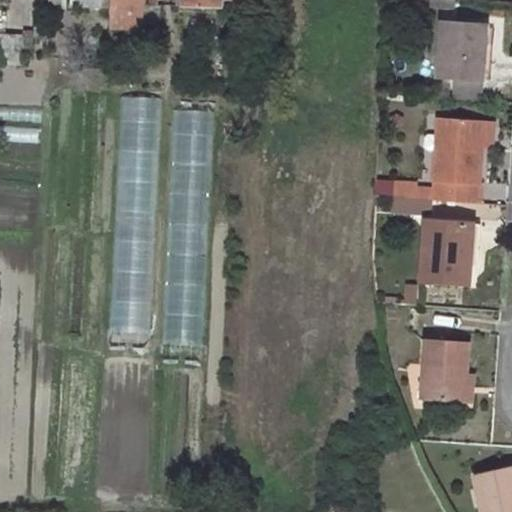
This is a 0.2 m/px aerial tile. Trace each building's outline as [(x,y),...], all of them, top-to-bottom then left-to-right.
[(111,0),(112,3),(111,26),(144,28),(144,23),(160,24),(160,0),(111,0)] [(177,0),(177,7),(224,9),(224,0),(177,0)] [(427,0),(427,7),(451,10),(452,0),(427,0)] [(493,49),(494,29),(443,24),(439,79),(454,81),(483,83),(485,49),(493,49)] [(0,34),(0,63),(31,65),(32,35),(5,34),(0,34)] [(493,49),(485,49),(483,83),(490,84),(493,49)] [(454,81),(453,99),(481,101),(483,83),(454,81)] [(117,97),(109,355),(149,356),(158,98),(117,97)] [(203,369),(210,110),(169,109),(162,367),(203,369)] [(487,124),(437,120),(432,201),(481,204),(484,168),(487,124)] [(394,198),(413,200),(414,184),(393,183),(392,198),(394,198)] [(394,198),(394,212),(412,213),(413,200),(394,198)] [(428,201),(413,200),(412,213),(427,213),(428,201)] [(482,248),(475,248),(475,223),(424,220),(420,279),(472,283),(472,267),(481,267),(482,248)] [(475,248),(482,248),(484,223),(475,223),(475,248)] [(464,403),(465,375),(468,343),(425,340),(421,400),(464,403)] [(472,403),(474,376),(465,375),(464,403),(472,403)] [(511,511),(511,469),(476,478),(483,511),(511,511)]
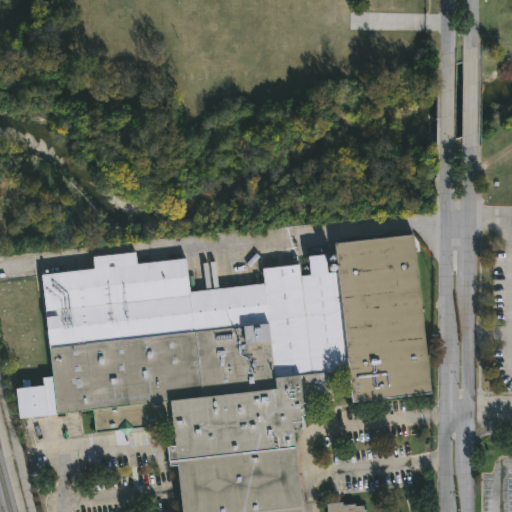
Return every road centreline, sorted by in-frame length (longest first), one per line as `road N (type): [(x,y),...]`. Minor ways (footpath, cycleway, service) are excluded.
road 1 (tertiary): [(467,511),(470,148)]
road 2 (tertiary): [(445,154),(443,511)]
☆ ☆ ☆ ☆ ☆ ☆ ☆
**Written task**: Change "centreline" to "center line" in the lines above, keeping everything else the same. Leave out the pictures.

**Reply**:
This is a 0.2 m/px aerial tile. Trace each building's outline as [(x,y),...], all of them, top-to-bottom then left-to-right.
[(111,0),(112,3),(111,26),(144,28),(144,23),(160,24),(160,0),(111,0)] [(177,0),(177,7),(224,9),(224,0),(177,0)] [(427,0),(427,7),(451,10),(452,0),(427,0)] [(493,49),(494,29),(443,24),(439,79),(454,81),(483,83),(485,49),(493,49)] [(0,34),(0,63),(31,65),(32,35),(5,34),(0,34)] [(493,49),(485,49),(483,83),(490,84),(493,49)] [(454,81),(453,99),(481,101),(483,83),(454,81)] [(117,97),(109,355),(149,356),(158,98),(117,97)] [(203,369),(210,110),(169,109),(162,367),(203,369)] [(487,124),(437,120),(432,201),(481,204),(484,168),(487,124)] [(394,198),(413,200),(414,184),(393,183),(392,198),(394,198)] [(394,198),(394,212),(412,213),(413,200),(394,198)] [(428,201),(413,200),(412,213),(427,213),(428,201)] [(482,248),(475,248),(475,223),(424,220),(420,279),(472,283),(472,267),(481,267),(482,248)] [(475,248),(482,248),(484,223),(475,223),(475,248)] [(464,403),(465,375),(468,343),(425,340),(421,400),(464,403)] [(472,403),(474,376),(465,375),(464,403),(472,403)] [(511,511),(511,469),(476,478),(483,511),(511,511)]
Return every road center line, sorted by in-frame length (longest first), one per line as `road N (type): [(x,y),...]`. Minor ways (footpath, cycleway, service) are excluded.
road 1 (tertiary): [(467,511),(470,148)]
road 2 (tertiary): [(445,154),(443,511)]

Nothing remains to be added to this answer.